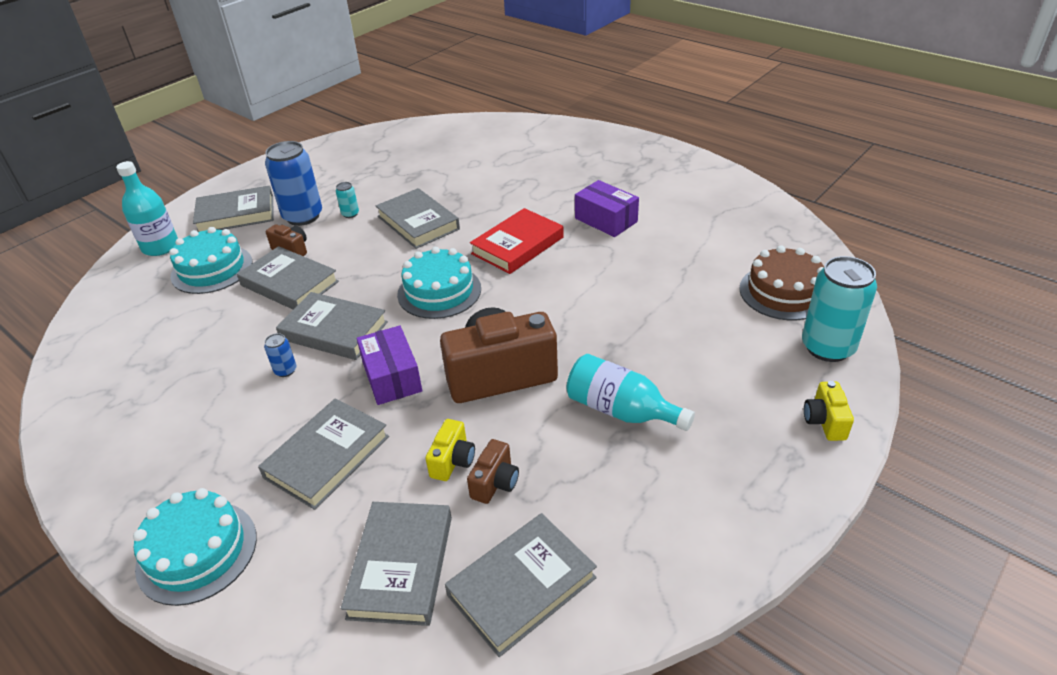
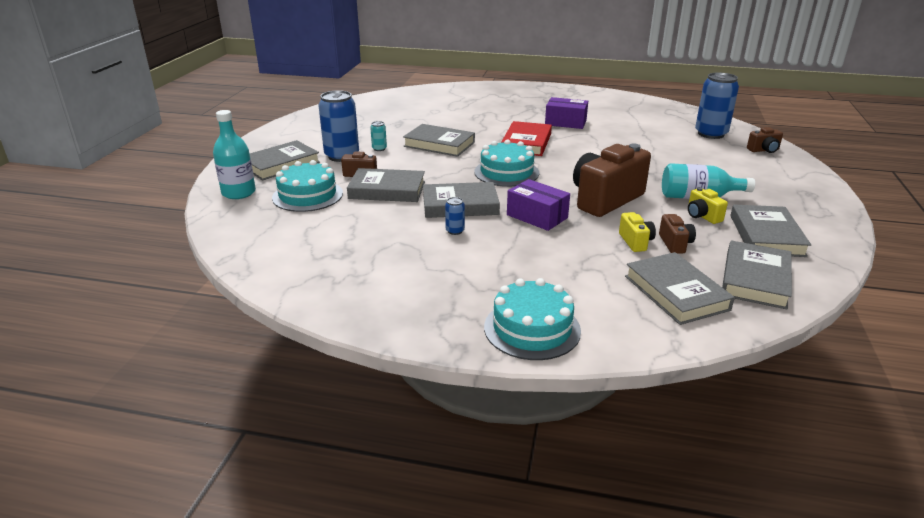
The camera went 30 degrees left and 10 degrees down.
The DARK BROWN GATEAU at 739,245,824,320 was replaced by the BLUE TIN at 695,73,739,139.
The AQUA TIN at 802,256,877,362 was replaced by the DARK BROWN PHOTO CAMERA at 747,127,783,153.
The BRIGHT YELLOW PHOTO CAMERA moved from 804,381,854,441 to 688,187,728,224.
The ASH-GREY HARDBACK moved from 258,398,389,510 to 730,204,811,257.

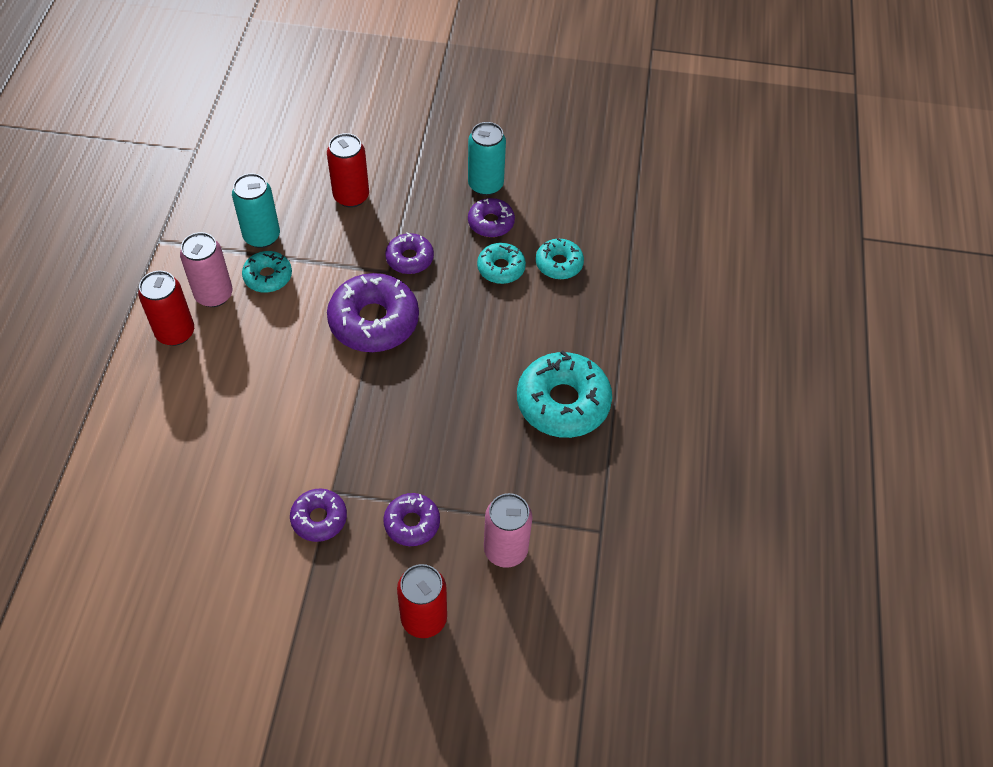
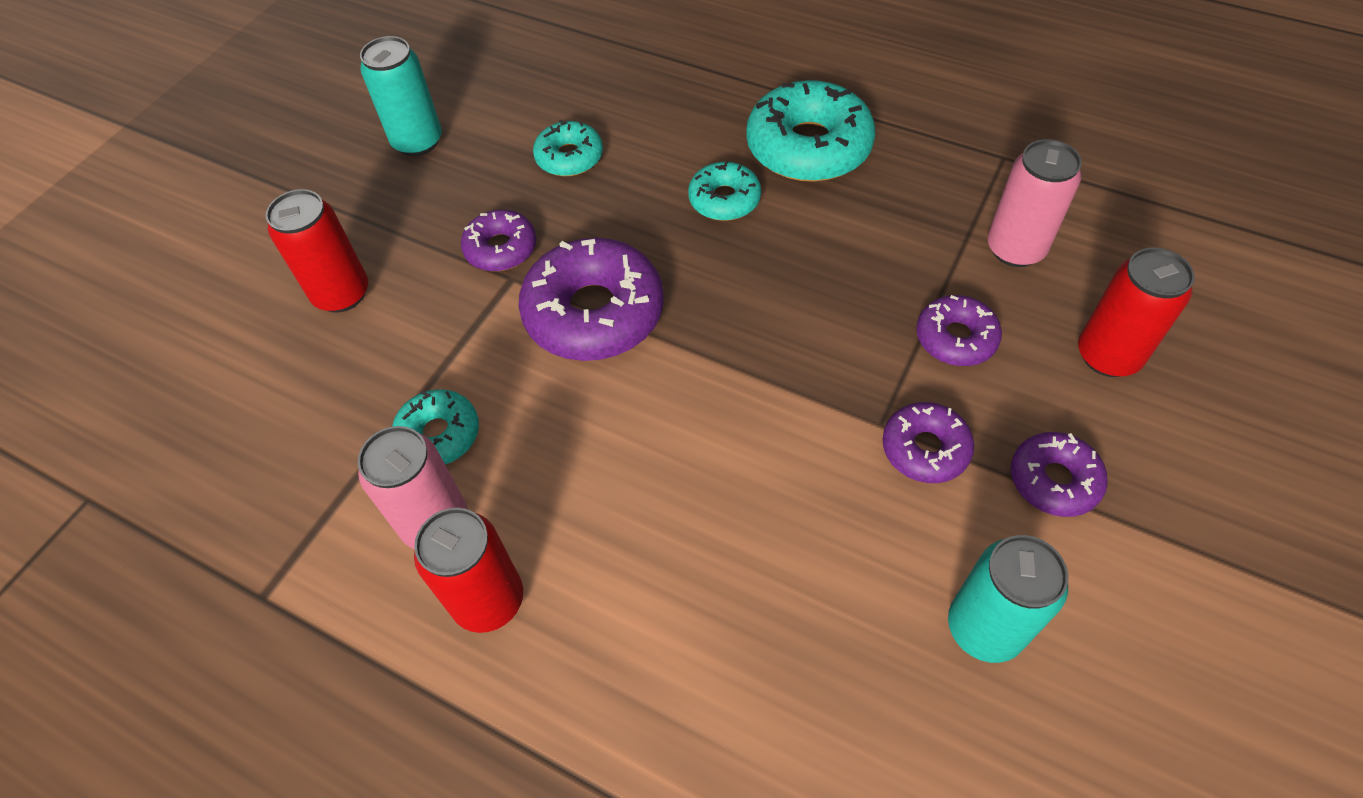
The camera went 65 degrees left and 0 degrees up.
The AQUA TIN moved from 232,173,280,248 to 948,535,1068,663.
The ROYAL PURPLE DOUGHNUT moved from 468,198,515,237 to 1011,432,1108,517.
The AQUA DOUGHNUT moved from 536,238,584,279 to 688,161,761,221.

————————

For the string "replaced", go line by line through the material and copy every line that has it.

The DARK BROWN GATEAU at 739,245,824,320 was replaced by the BLUE TIN at 695,73,739,139.
The AQUA TIN at 802,256,877,362 was replaced by the DARK BROWN PHOTO CAMERA at 747,127,783,153.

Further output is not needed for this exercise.